DIRECTIONS
Please give the data again in full, exactly as it reads.

DATA RECORDS
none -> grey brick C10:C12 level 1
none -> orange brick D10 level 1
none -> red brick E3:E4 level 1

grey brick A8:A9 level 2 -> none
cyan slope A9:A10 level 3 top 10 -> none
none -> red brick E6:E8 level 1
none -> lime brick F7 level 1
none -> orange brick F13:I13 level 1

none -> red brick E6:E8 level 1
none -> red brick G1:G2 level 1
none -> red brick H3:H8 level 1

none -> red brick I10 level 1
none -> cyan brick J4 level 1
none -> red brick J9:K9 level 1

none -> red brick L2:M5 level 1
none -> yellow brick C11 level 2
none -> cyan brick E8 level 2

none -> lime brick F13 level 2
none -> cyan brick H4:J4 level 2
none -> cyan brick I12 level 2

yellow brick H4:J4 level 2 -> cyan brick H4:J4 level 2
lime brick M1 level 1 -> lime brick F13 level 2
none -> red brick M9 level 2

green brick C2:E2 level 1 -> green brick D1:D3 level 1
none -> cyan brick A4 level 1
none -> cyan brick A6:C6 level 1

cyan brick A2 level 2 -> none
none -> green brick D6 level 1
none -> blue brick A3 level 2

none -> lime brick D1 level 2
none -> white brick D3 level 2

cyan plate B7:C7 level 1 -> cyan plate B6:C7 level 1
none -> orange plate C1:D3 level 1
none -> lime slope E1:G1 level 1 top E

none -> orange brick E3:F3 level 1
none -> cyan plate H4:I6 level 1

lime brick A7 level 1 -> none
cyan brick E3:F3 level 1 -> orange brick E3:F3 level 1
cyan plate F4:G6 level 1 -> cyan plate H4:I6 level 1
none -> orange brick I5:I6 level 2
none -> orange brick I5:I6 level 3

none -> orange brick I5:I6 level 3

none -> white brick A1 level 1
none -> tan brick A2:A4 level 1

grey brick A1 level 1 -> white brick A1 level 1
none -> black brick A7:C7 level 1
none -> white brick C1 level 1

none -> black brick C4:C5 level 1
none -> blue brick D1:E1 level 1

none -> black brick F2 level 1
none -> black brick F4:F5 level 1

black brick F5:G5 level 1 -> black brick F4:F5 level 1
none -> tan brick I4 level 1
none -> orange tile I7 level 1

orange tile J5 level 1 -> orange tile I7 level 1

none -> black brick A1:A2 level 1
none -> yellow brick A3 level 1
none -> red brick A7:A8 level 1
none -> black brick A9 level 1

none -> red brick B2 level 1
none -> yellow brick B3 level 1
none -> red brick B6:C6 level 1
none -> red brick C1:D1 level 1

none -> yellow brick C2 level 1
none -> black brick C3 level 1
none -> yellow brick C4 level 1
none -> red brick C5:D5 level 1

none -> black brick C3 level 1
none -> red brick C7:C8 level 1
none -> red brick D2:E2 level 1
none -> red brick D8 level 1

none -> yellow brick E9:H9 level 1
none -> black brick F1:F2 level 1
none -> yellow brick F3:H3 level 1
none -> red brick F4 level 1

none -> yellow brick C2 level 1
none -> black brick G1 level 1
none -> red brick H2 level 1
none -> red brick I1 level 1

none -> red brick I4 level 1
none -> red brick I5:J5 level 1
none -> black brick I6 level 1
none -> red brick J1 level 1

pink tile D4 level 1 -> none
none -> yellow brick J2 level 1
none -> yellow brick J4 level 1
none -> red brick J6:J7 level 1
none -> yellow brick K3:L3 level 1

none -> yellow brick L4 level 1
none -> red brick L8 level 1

SOLUTION
none -> grey brick C10:C12 level 1
none -> orange brick D10 level 1
none -> red brick E3:E4 level 1

grey brick A8:A9 level 2 -> none
cyan slope A9:A10 level 3 top 10 -> none
none -> red brick E6:E8 level 1
none -> lime brick F7 level 1
none -> orange brick F13:I13 level 1

none -> red brick E6:E8 level 1
none -> red brick G1:G2 level 1
none -> red brick H3:H8 level 1

none -> red brick I10 level 1
none -> cyan brick J4 level 1
none -> red brick J9:K9 level 1

none -> red brick L2:M5 level 1
none -> yellow brick C11 level 2
none -> cyan brick E8 level 2

none -> lime brick F13 level 2
none -> cyan brick H4:J4 level 2
none -> cyan brick I12 level 2

yellow brick H4:J4 level 2 -> cyan brick H4:J4 level 2
lime brick M1 level 1 -> lime brick F13 level 2
none -> red brick M9 level 2

green brick C2:E2 level 1 -> green brick D1:D3 level 1
none -> cyan brick A4 level 1
none -> cyan brick A6:C6 level 1

cyan brick A2 level 2 -> none
none -> green brick D6 level 1
none -> blue brick A3 level 2

none -> lime brick D1 level 2
none -> white brick D3 level 2

cyan plate B7:C7 level 1 -> cyan plate B6:C7 level 1
none -> orange plate C1:D3 level 1
none -> lime slope E1:G1 level 1 top E

none -> orange brick E3:F3 level 1
none -> cyan plate H4:I6 level 1

lime brick A7 level 1 -> none
cyan brick E3:F3 level 1 -> orange brick E3:F3 level 1
cyan plate F4:G6 level 1 -> cyan plate H4:I6 level 1
none -> orange brick I5:I6 level 2
none -> orange brick I5:I6 level 3

none -> orange brick I5:I6 level 3

none -> white brick A1 level 1
none -> tan brick A2:A4 level 1

grey brick A1 level 1 -> white brick A1 level 1
none -> black brick A7:C7 level 1
none -> white brick C1 level 1

none -> black brick C4:C5 level 1
none -> blue brick D1:E1 level 1

none -> black brick F2 level 1
none -> black brick F4:F5 level 1

black brick F5:G5 level 1 -> black brick F4:F5 level 1
none -> tan brick I4 level 1
none -> orange tile I7 level 1

orange tile J5 level 1 -> orange tile I7 level 1

none -> black brick A1:A2 level 1
none -> yellow brick A3 level 1
none -> red brick A7:A8 level 1
none -> black brick A9 level 1

none -> red brick B2 level 1
none -> yellow brick B3 level 1
none -> red brick B6:C6 level 1
none -> red brick C1:D1 level 1

none -> yellow brick C2 level 1
none -> black brick C3 level 1
none -> yellow brick C4 level 1
none -> red brick C5:D5 level 1

none -> black brick C3 level 1
none -> red brick C7:C8 level 1
none -> red brick D2:E2 level 1
none -> red brick D8 level 1

none -> yellow brick E9:H9 level 1
none -> black brick F1:F2 level 1
none -> yellow brick F3:H3 level 1
none -> red brick F4 level 1

none -> yellow brick C2 level 1
none -> black brick G1 level 1
none -> red brick H2 level 1
none -> red brick I1 level 1

none -> red brick I4 level 1
none -> red brick I5:J5 level 1
none -> black brick I6 level 1
none -> red brick J1 level 1

pink tile D4 level 1 -> none
none -> yellow brick J2 level 1
none -> yellow brick J4 level 1
none -> red brick J6:J7 level 1
none -> yellow brick K3:L3 level 1

none -> yellow brick L4 level 1
none -> red brick L8 level 1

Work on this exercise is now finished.